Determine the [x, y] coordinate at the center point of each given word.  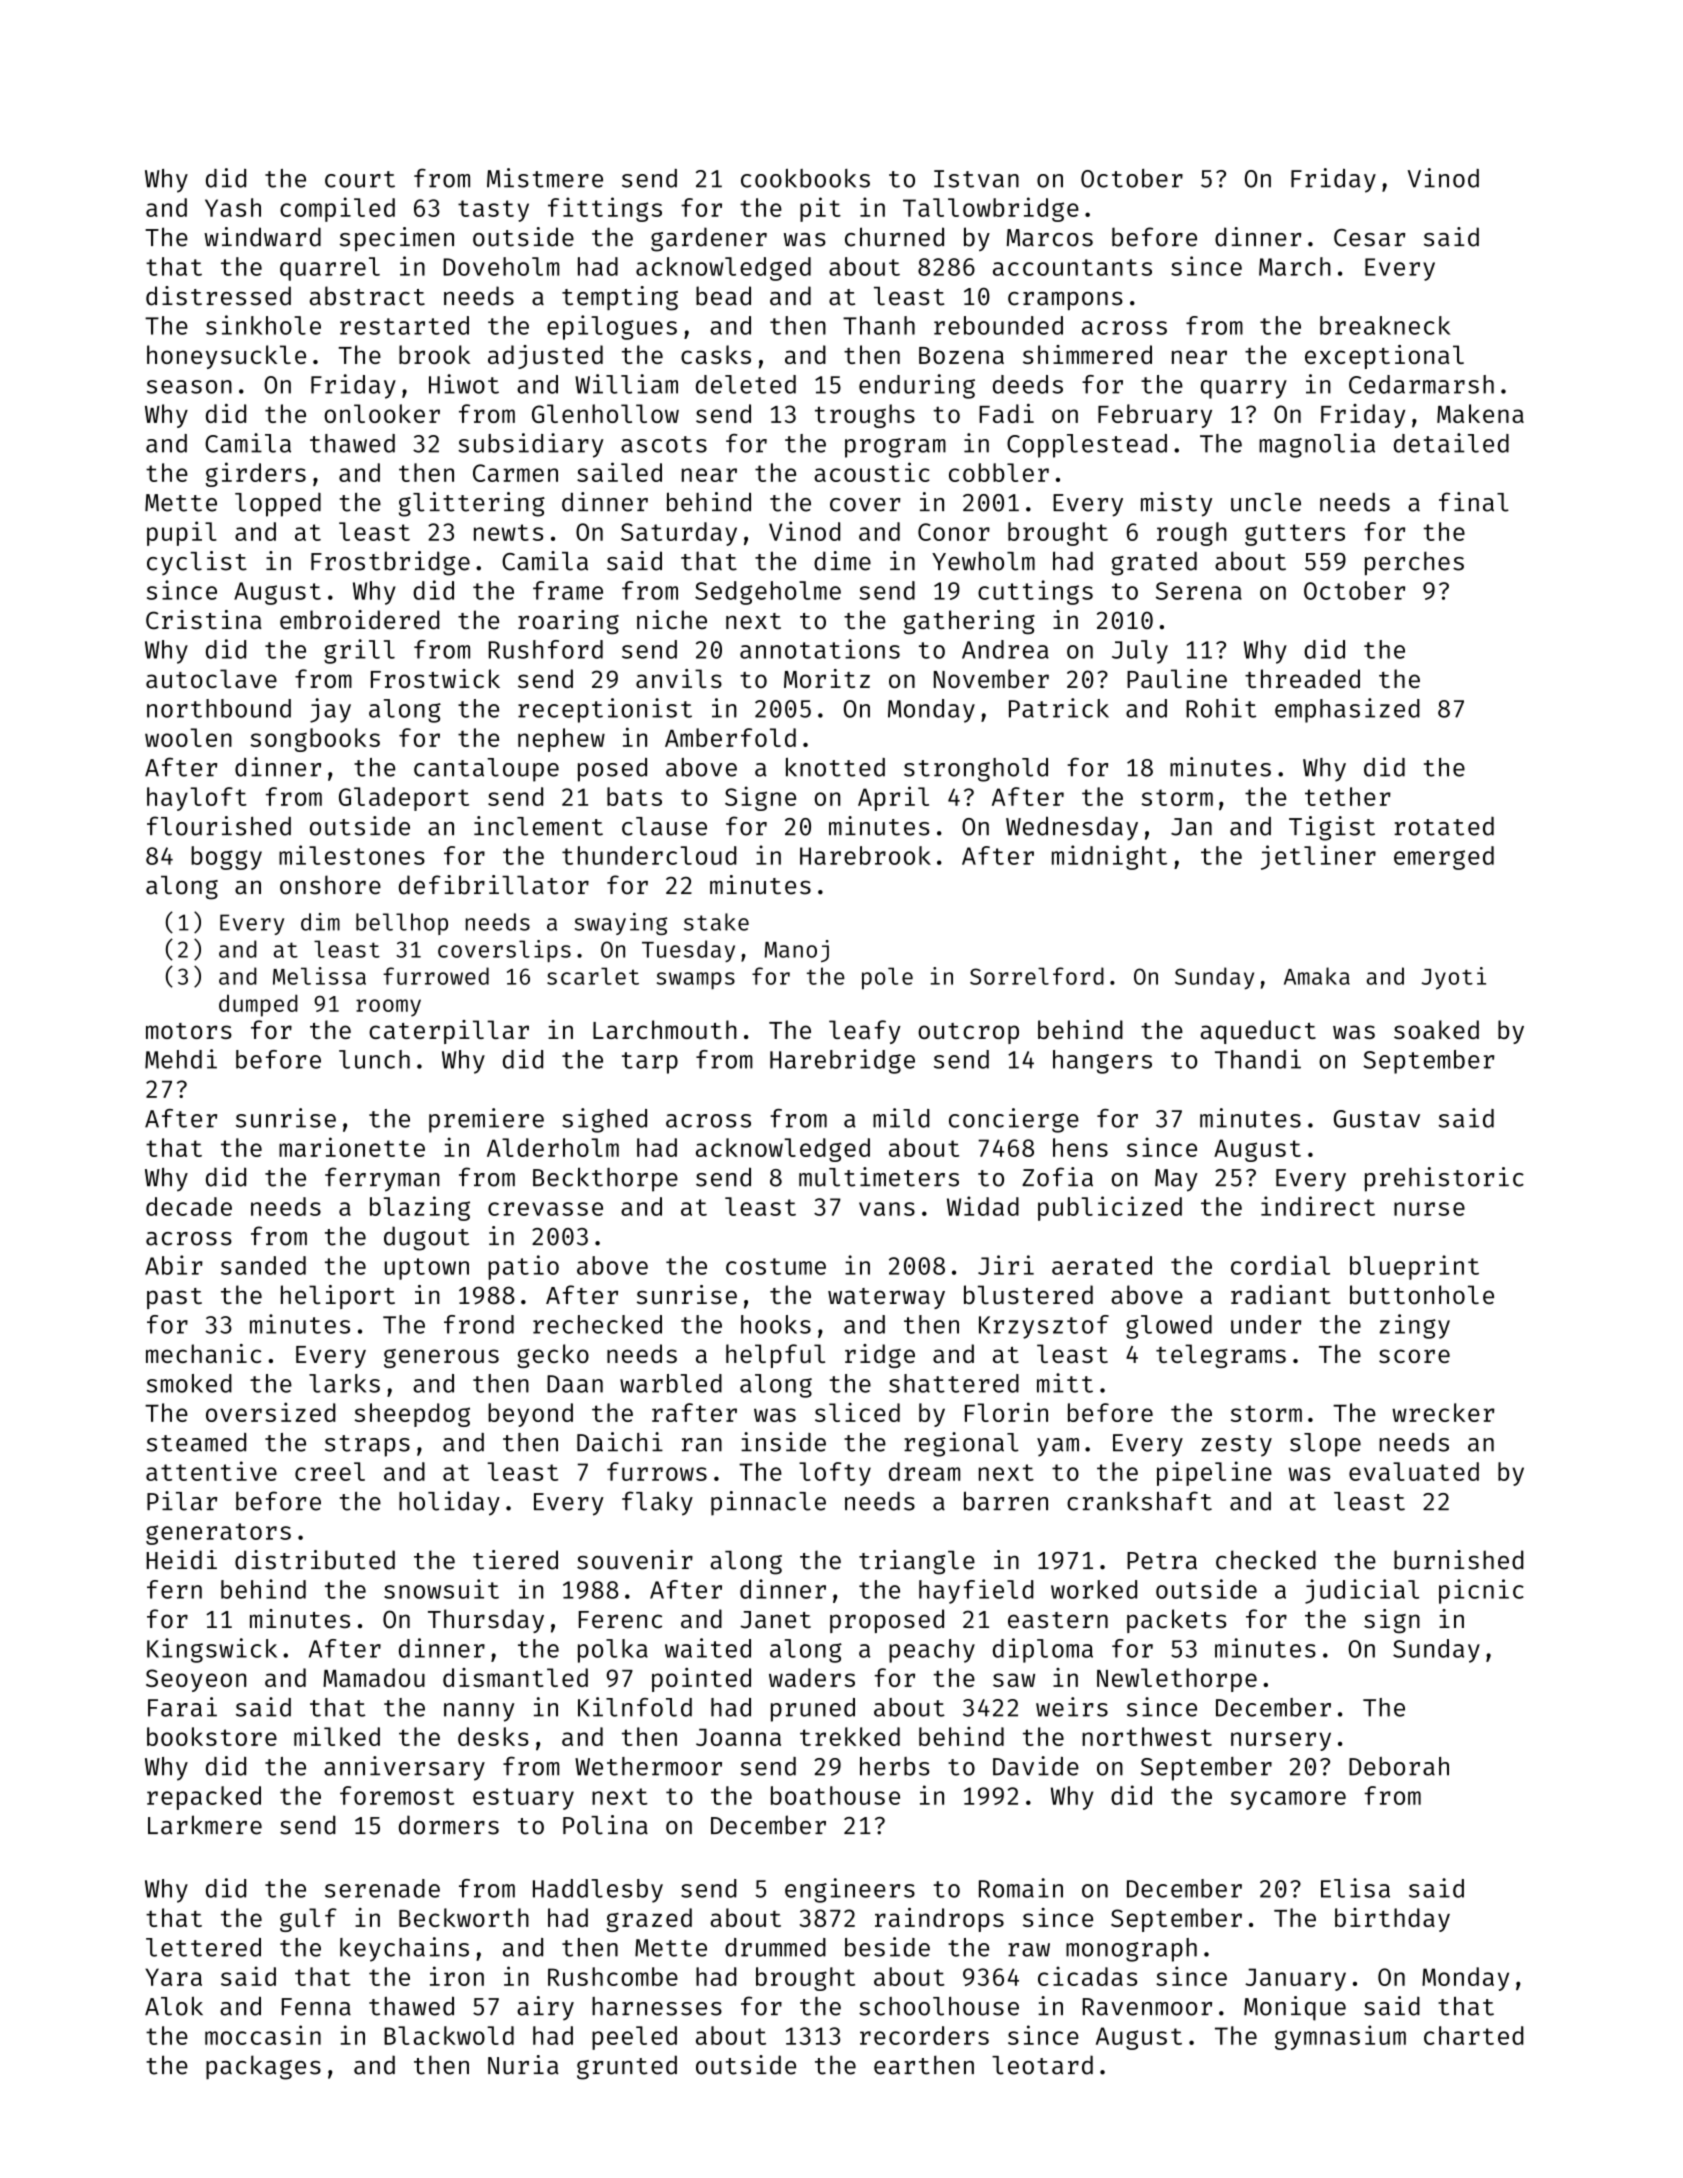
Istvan [976, 179]
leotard [1042, 2065]
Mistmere [545, 178]
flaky [657, 1503]
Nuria [523, 2065]
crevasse [545, 1209]
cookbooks [805, 178]
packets [1177, 1621]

Aim of the task:
Rewrite the items above with "center point" replaced by "midpoint", changing nothing else, and leave the pictures out.

Response to the task:
Determine the [x, y] coordinate at the midpoint of each given word.  
Istvan [976, 179]
leotard [1042, 2065]
Mistmere [545, 178]
flaky [657, 1503]
Nuria [523, 2065]
crevasse [545, 1209]
cookbooks [805, 178]
packets [1177, 1621]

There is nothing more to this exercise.